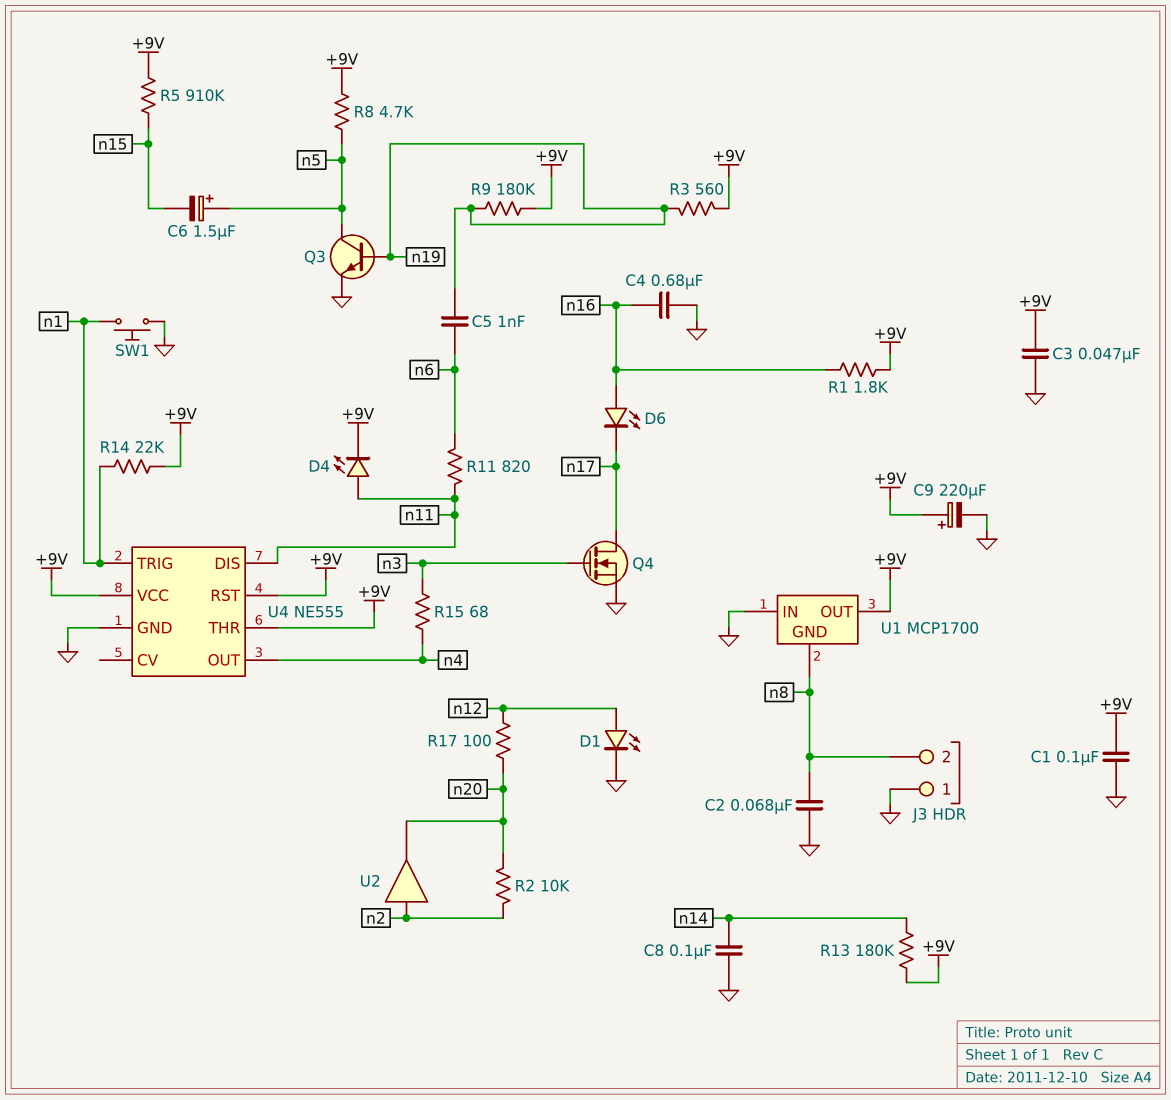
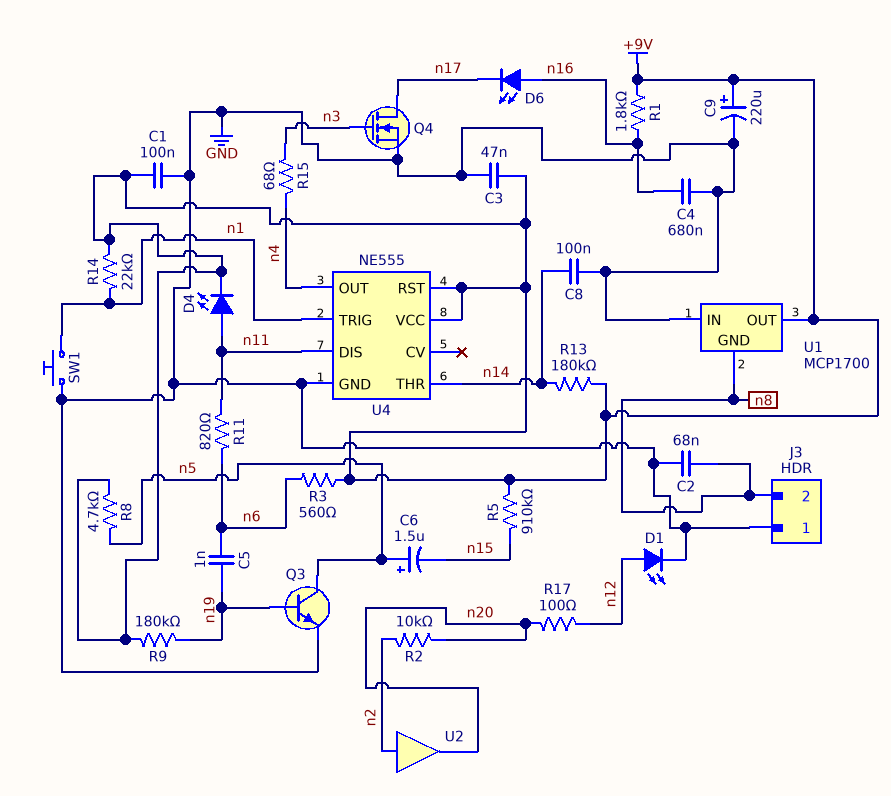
R3: 560 (+9V, n19) -> 560 (+9V, n6)
U4 pin THR: +9V -> n14

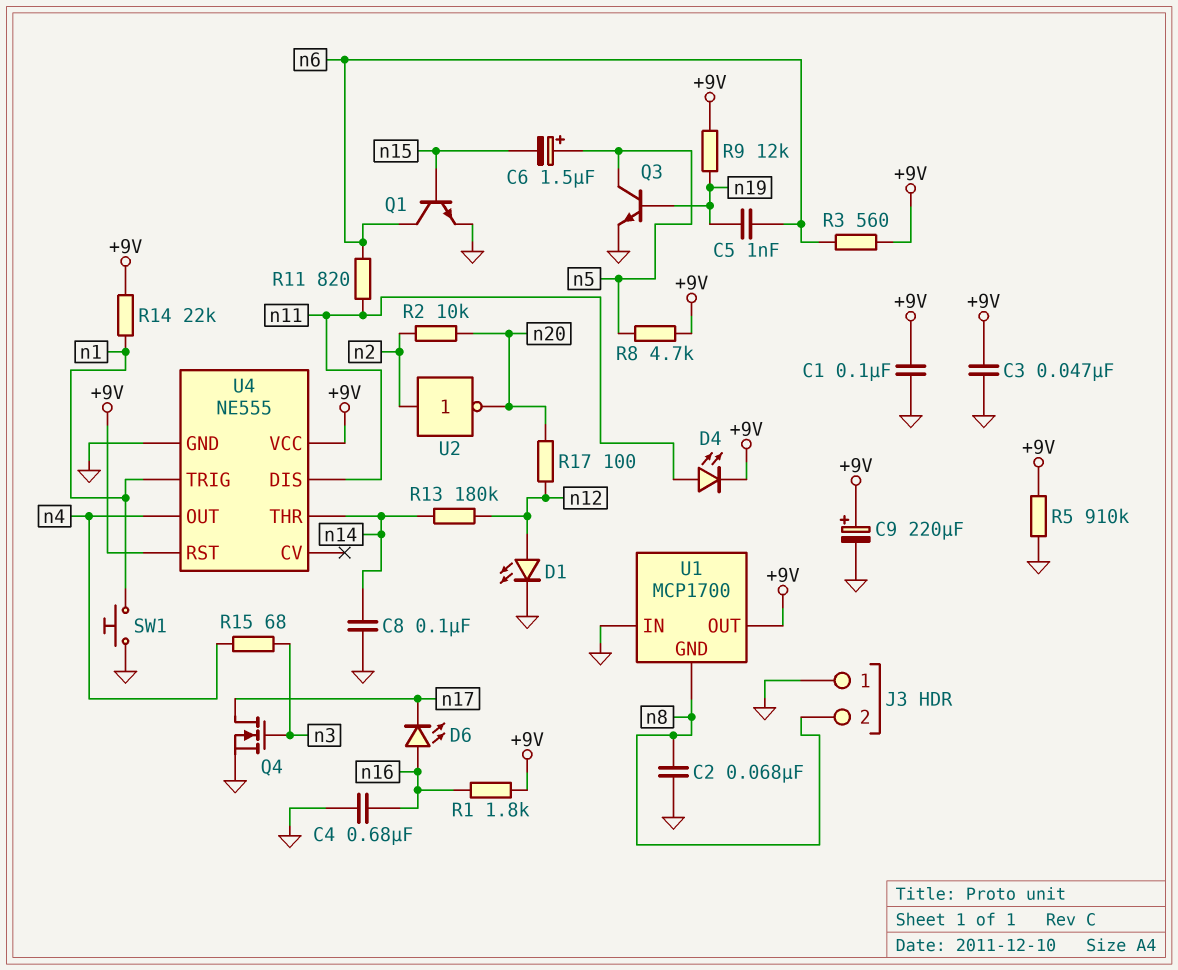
Q1: none -> NPN (B n15, C n6, E GND)
R5: 910k (+9V, n15) -> 910k (+9V, GND)
R9: 180k (+9V, n19) -> 12k (+9V, n19)
R13: 180k (+9V, n14) -> 180k (n12, n14)
U2: buffer (in n2, out n20) -> NOT (in n2, out n20)

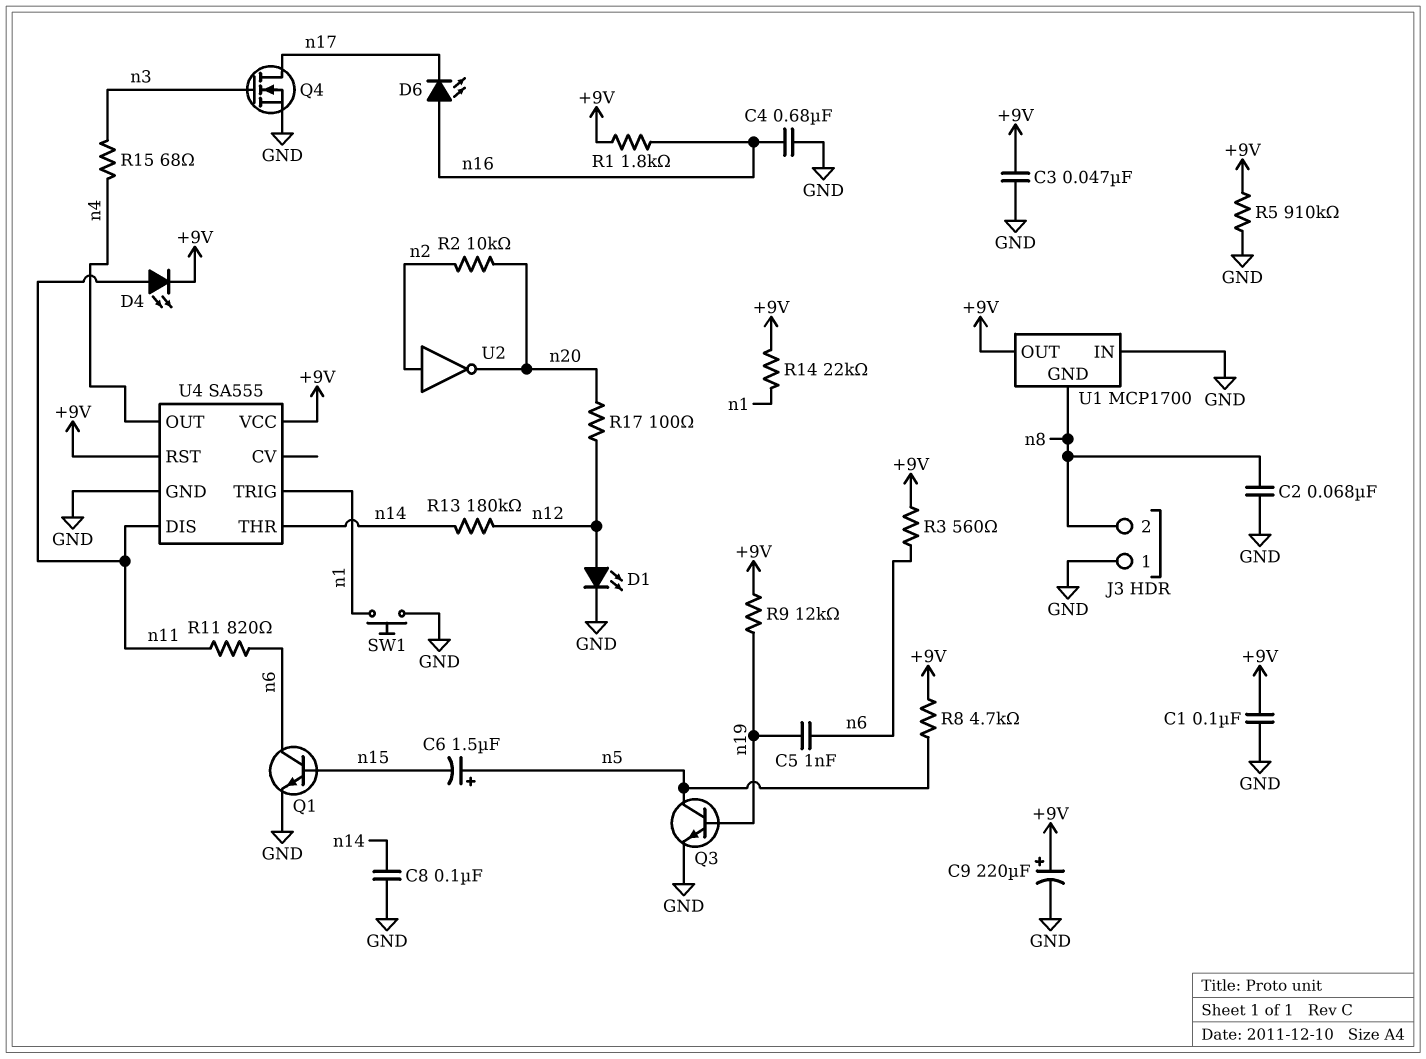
U4: NE555 -> SA555

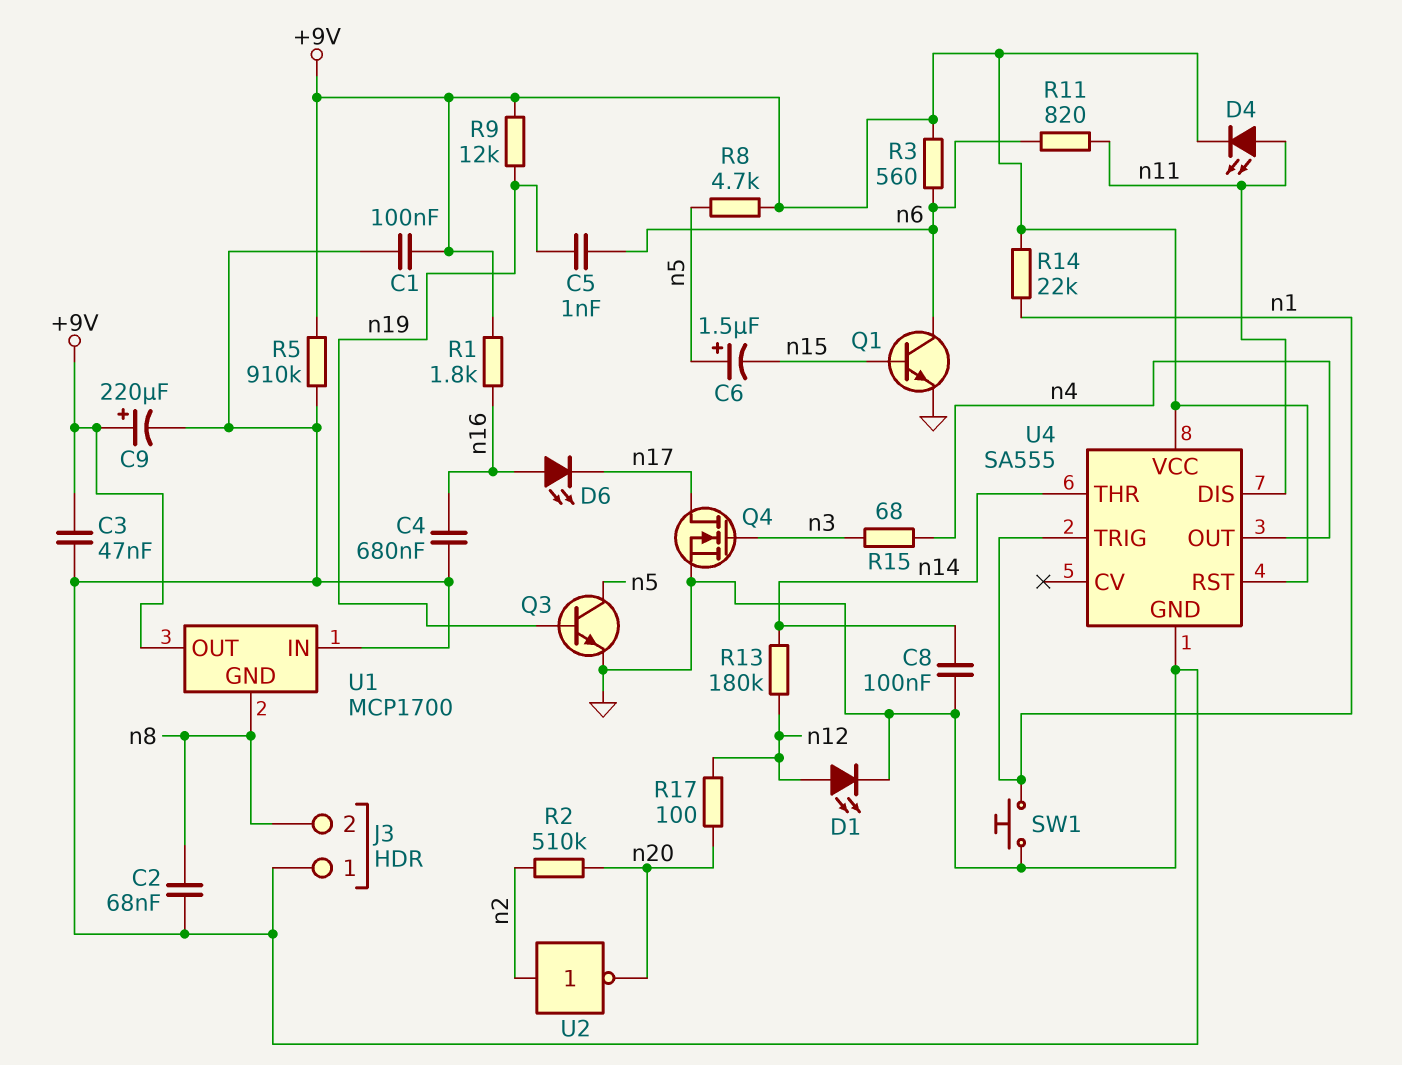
R2: 10k (n2, n20) -> 510k (n2, n20)

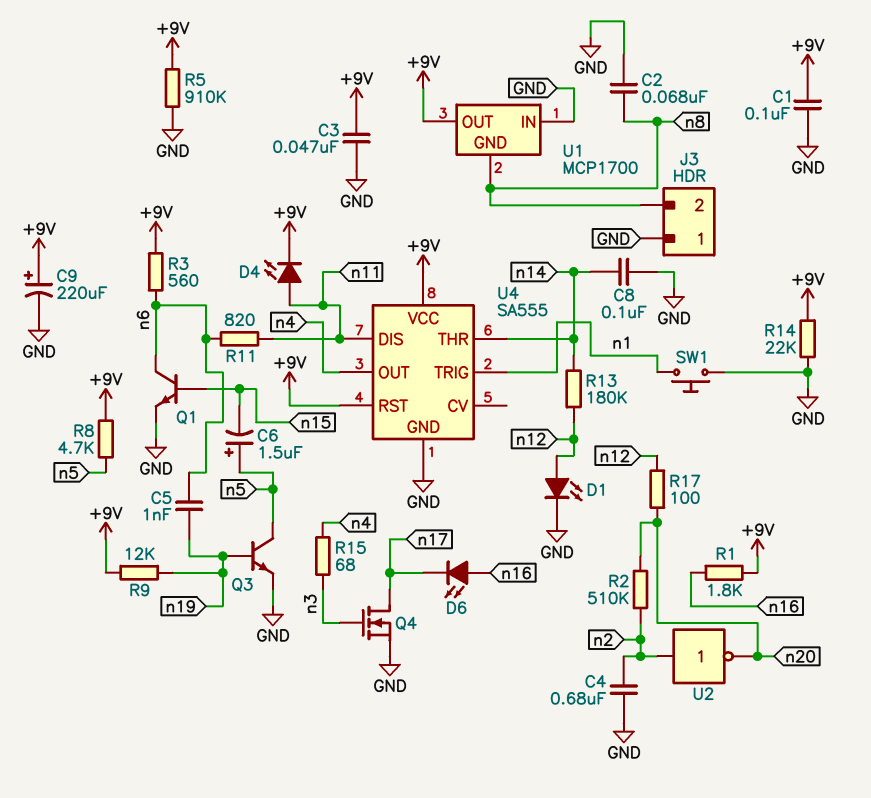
C4: 680nF (GND, n16) -> 680nF (GND, n2)
R14: 22k (+9V, n1) -> 22k (+9V, GND)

----

Your task
Pictures are not part of the answer, which must be the exact lines from the one holding "Q1: none -> NPN (B n15, C n6, E GND)" through the end of the material, both ends included.

Solution below
Q1: none -> NPN (B n15, C n6, E GND)
R5: 910k (+9V, n15) -> 910k (+9V, GND)
R9: 180k (+9V, n19) -> 12k (+9V, n19)
R13: 180k (+9V, n14) -> 180k (n12, n14)
U2: buffer (in n2, out n20) -> NOT (in n2, out n20)

U4: NE555 -> SA555

R2: 10k (n2, n20) -> 510k (n2, n20)

C4: 680nF (GND, n16) -> 680nF (GND, n2)
R14: 22k (+9V, n1) -> 22k (+9V, GND)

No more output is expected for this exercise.